■ SUPPLIED MATERIAL
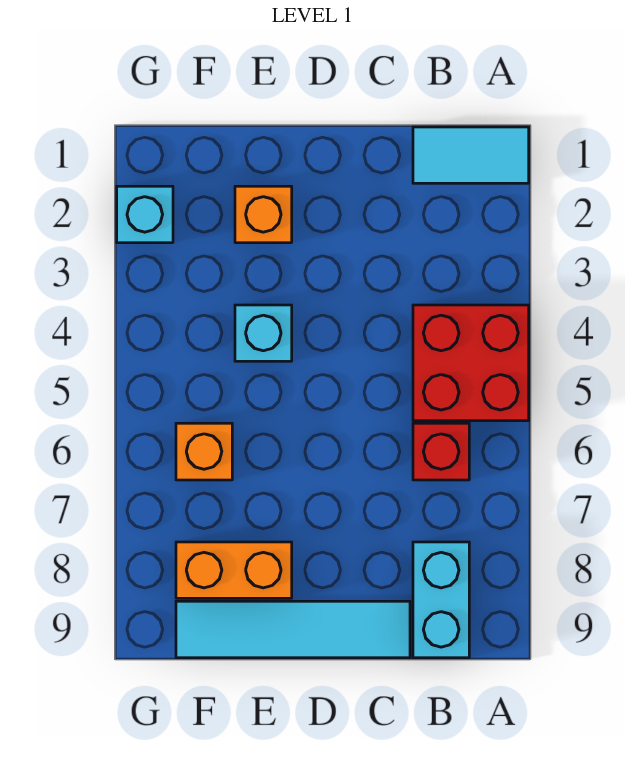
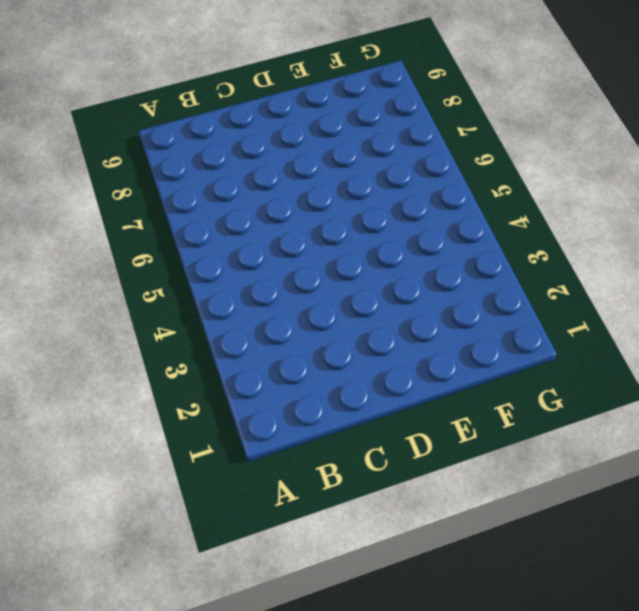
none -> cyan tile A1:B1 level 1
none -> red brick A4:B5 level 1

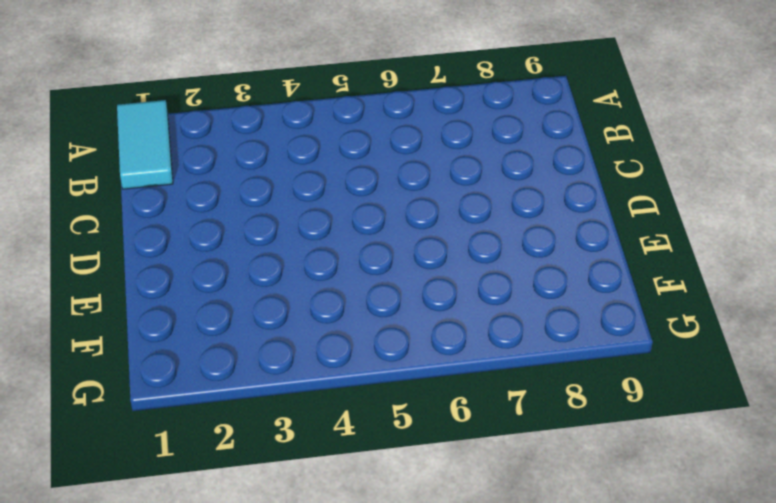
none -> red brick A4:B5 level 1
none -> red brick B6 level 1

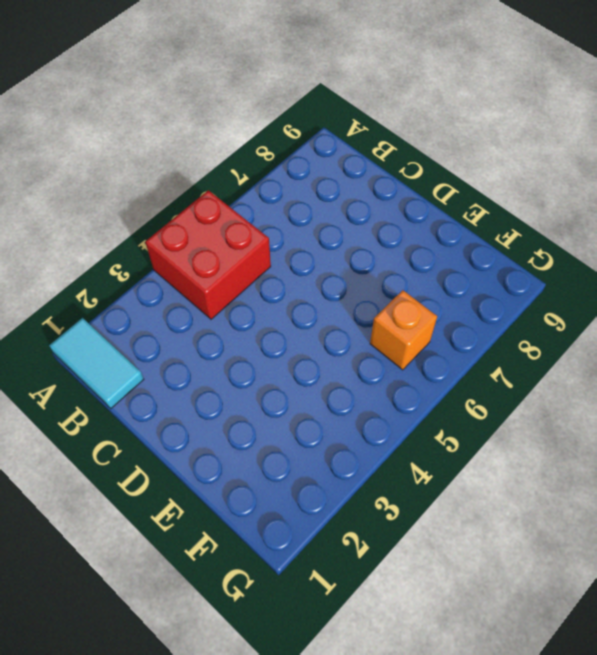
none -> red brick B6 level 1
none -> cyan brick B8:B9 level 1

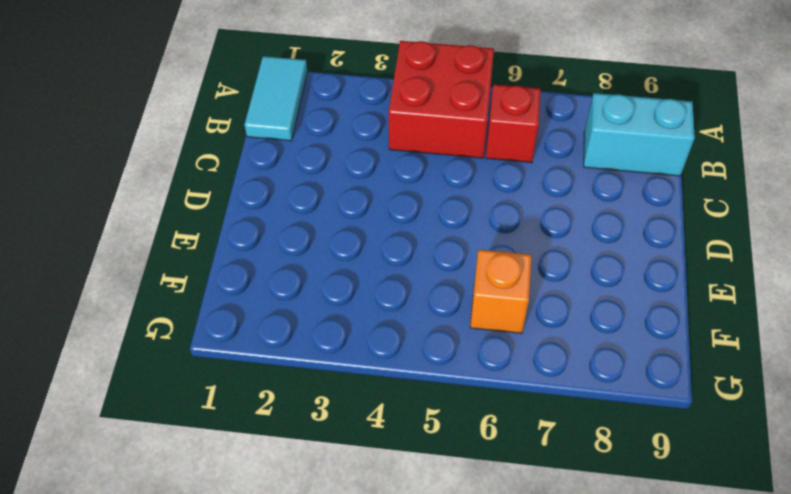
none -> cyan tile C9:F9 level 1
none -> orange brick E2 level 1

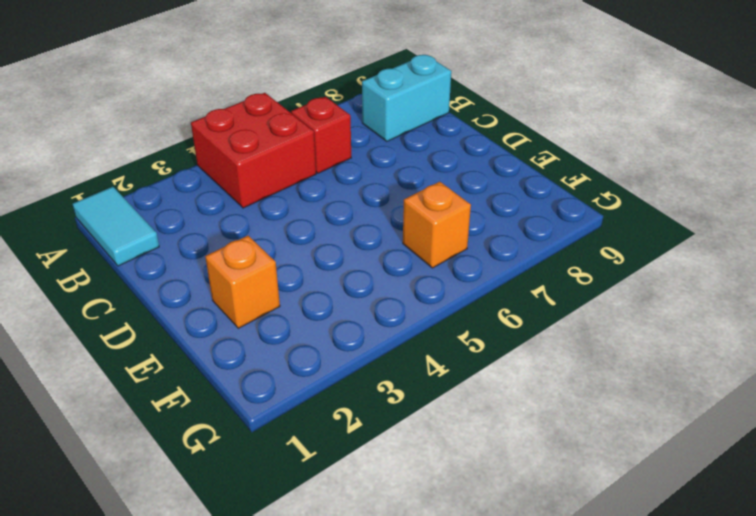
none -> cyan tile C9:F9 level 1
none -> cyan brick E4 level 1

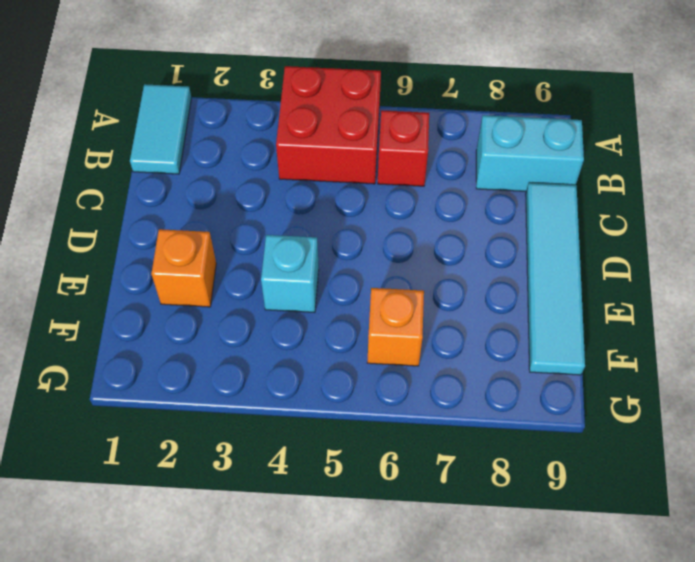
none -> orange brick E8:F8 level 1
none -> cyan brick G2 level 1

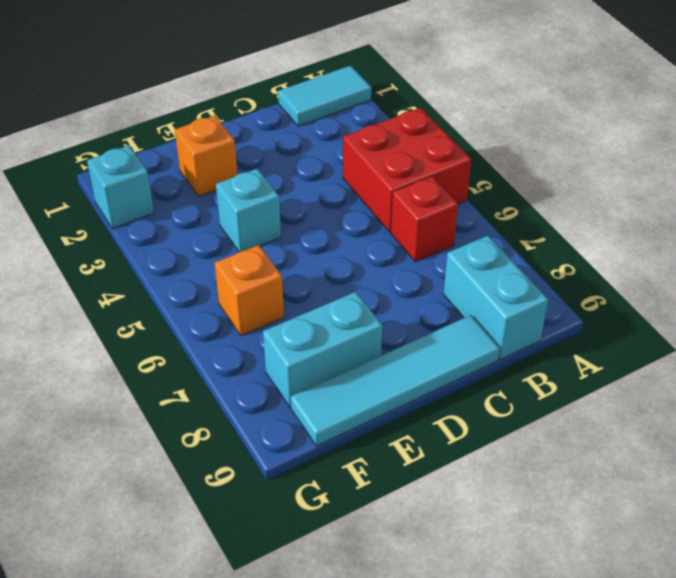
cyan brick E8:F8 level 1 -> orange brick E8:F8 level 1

...

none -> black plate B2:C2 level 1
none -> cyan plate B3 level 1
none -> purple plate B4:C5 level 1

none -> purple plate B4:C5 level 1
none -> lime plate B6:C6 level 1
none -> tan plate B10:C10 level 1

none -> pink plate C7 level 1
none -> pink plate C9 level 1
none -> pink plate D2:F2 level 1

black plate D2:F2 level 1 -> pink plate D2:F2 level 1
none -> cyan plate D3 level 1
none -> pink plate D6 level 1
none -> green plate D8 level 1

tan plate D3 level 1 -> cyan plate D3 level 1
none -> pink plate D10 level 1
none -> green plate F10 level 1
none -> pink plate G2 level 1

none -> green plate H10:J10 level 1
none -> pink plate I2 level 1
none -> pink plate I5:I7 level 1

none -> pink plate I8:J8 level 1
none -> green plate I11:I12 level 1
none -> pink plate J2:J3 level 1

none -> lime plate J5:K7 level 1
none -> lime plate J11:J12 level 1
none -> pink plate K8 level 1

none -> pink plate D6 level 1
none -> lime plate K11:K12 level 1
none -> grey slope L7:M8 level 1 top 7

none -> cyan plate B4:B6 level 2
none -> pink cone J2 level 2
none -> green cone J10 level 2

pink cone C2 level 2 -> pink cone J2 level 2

■ TRY IT
Starting at the line with "none -> cyan tile A1:B1 level 1" and finishing at the line with "cyan brick E8:F8", copy the material above exactly, both lines included. Nothing else goes in, and no pictures.

■ WRITTEN REPLY
none -> cyan tile A1:B1 level 1
none -> red brick A4:B5 level 1

none -> red brick A4:B5 level 1
none -> red brick B6 level 1

none -> red brick B6 level 1
none -> cyan brick B8:B9 level 1

none -> cyan tile C9:F9 level 1
none -> orange brick E2 level 1

none -> cyan tile C9:F9 level 1
none -> cyan brick E4 level 1

none -> orange brick E8:F8 level 1
none -> cyan brick G2 level 1

cyan brick E8:F8 level 1 -> orange brick E8:F8 level 1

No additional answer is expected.